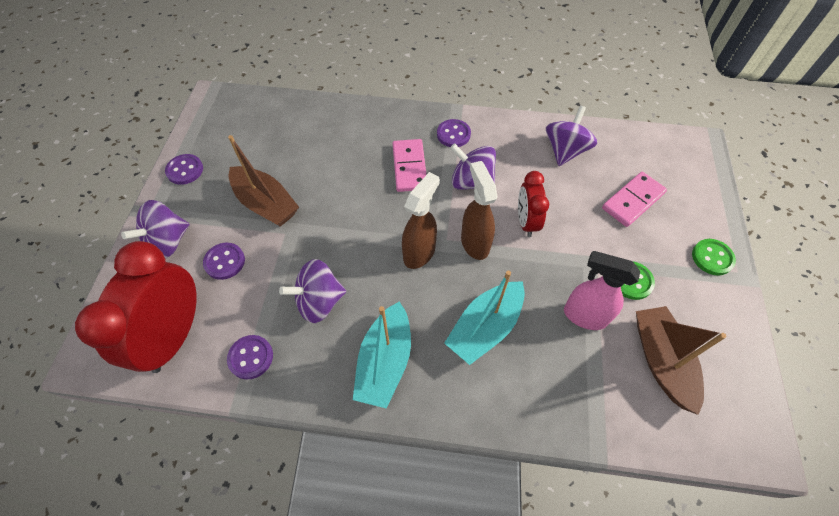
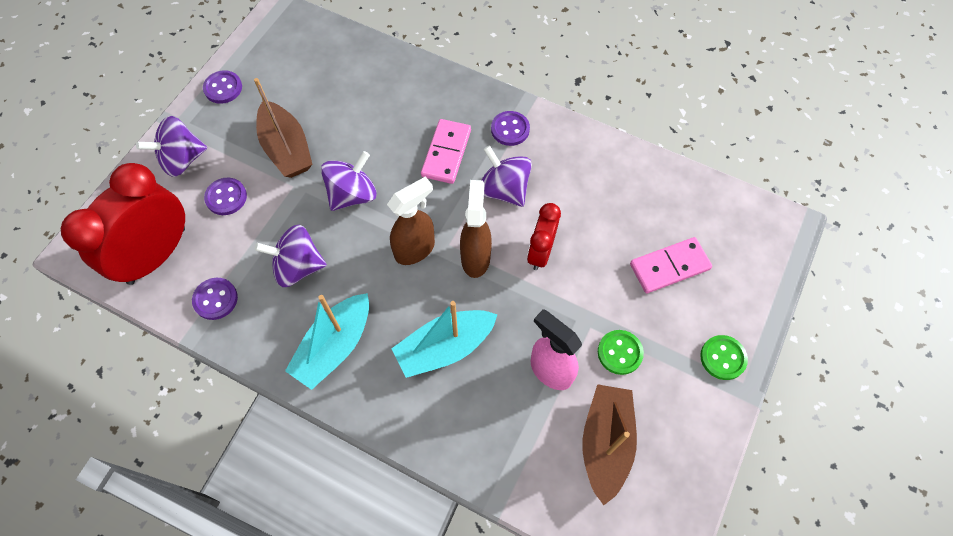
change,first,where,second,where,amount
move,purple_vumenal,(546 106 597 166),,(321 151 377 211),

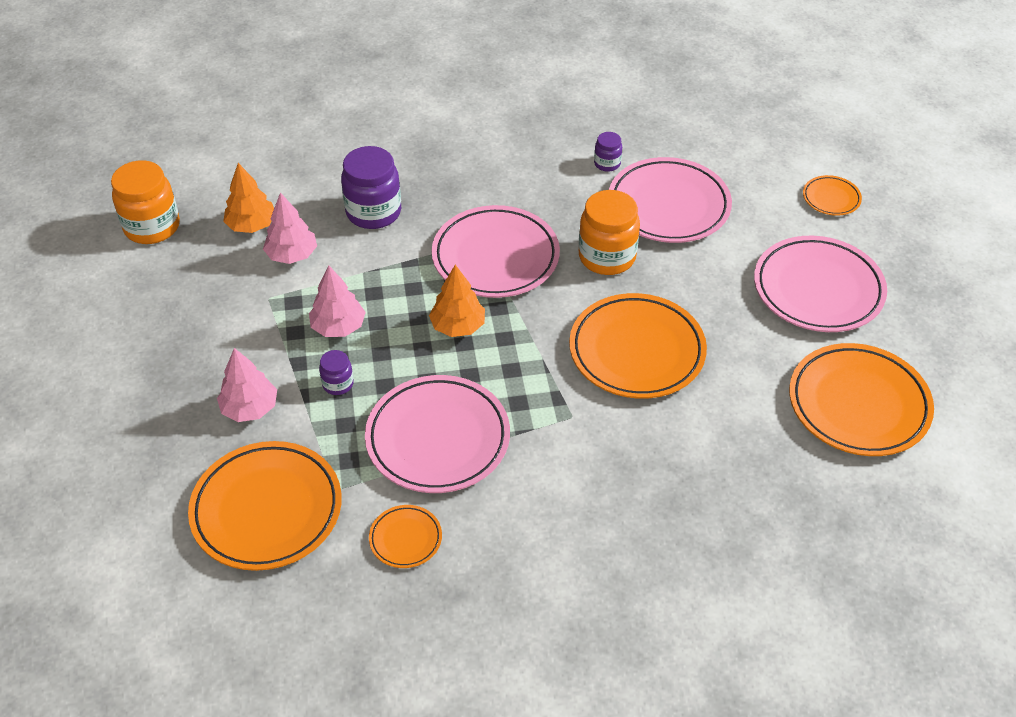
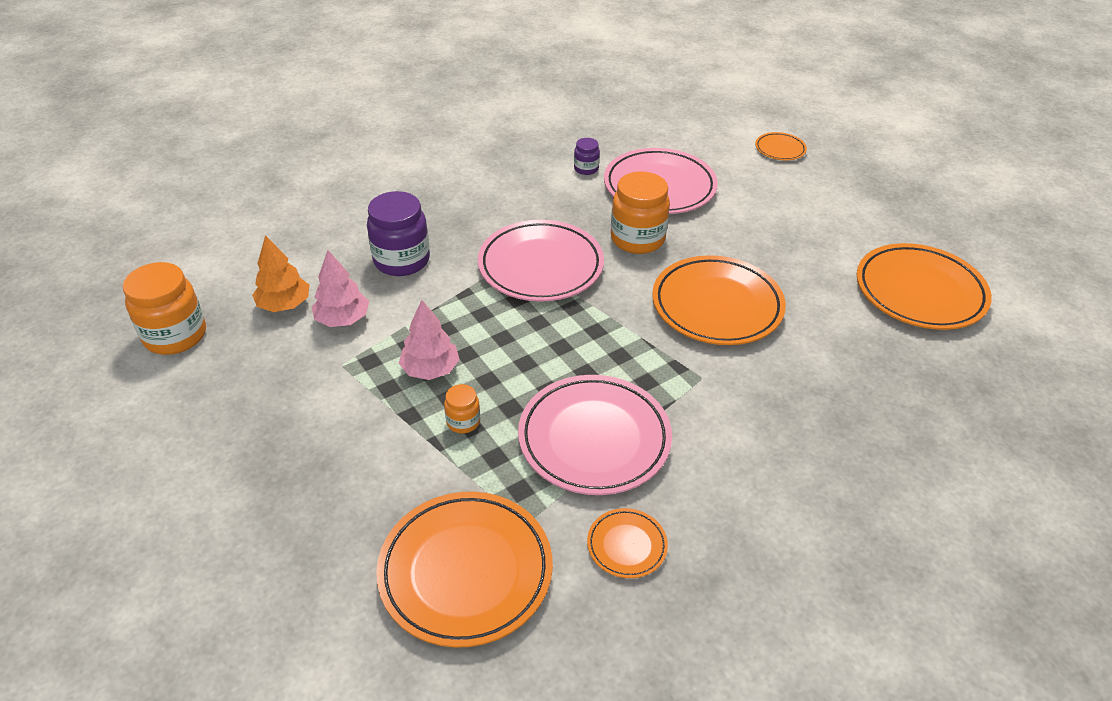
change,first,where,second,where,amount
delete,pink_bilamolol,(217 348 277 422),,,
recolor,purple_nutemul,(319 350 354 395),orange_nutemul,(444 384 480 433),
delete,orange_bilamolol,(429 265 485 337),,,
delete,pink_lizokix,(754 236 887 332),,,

* * *

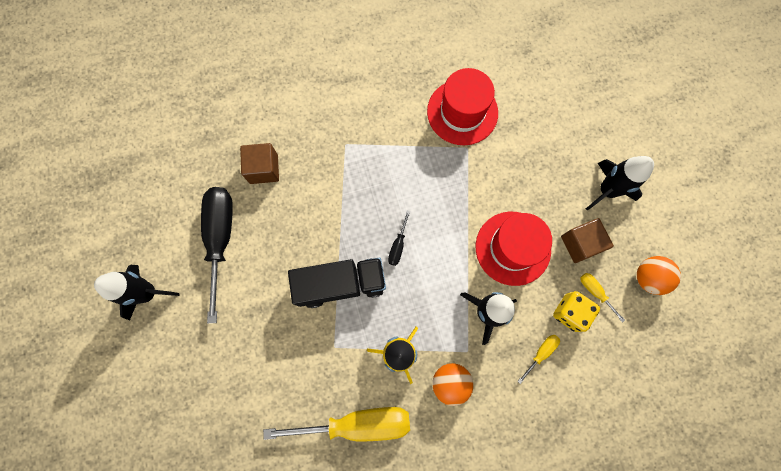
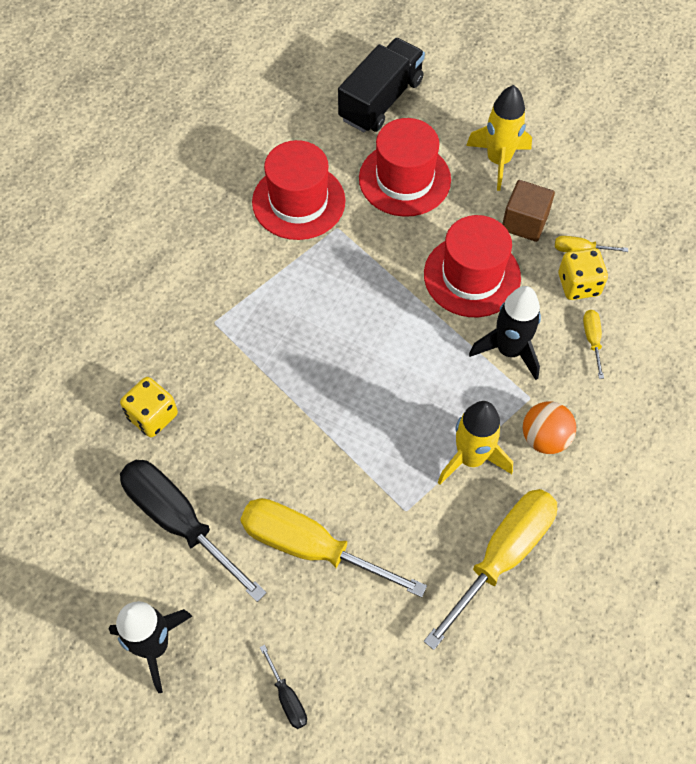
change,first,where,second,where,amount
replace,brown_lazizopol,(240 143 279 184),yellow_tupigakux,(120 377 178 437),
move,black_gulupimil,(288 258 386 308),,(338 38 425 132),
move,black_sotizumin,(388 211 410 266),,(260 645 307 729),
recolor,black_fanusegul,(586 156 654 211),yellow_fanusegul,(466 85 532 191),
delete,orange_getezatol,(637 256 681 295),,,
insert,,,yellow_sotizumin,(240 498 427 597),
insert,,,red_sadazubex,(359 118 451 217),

#### [Aim of the task]
The response must repeat exactly the lines above from the one with "move,purple_vumenal,(546 106 597" through the one with "delete,pink_lizokix,(754 236 887", including both, and must contain no pictures and no other text.

#### [Reply]
move,purple_vumenal,(546 106 597 166),,(321 151 377 211),

change,first,where,second,where,amount
delete,pink_bilamolol,(217 348 277 422),,,
recolor,purple_nutemul,(319 350 354 395),orange_nutemul,(444 384 480 433),
delete,orange_bilamolol,(429 265 485 337),,,
delete,pink_lizokix,(754 236 887 332),,,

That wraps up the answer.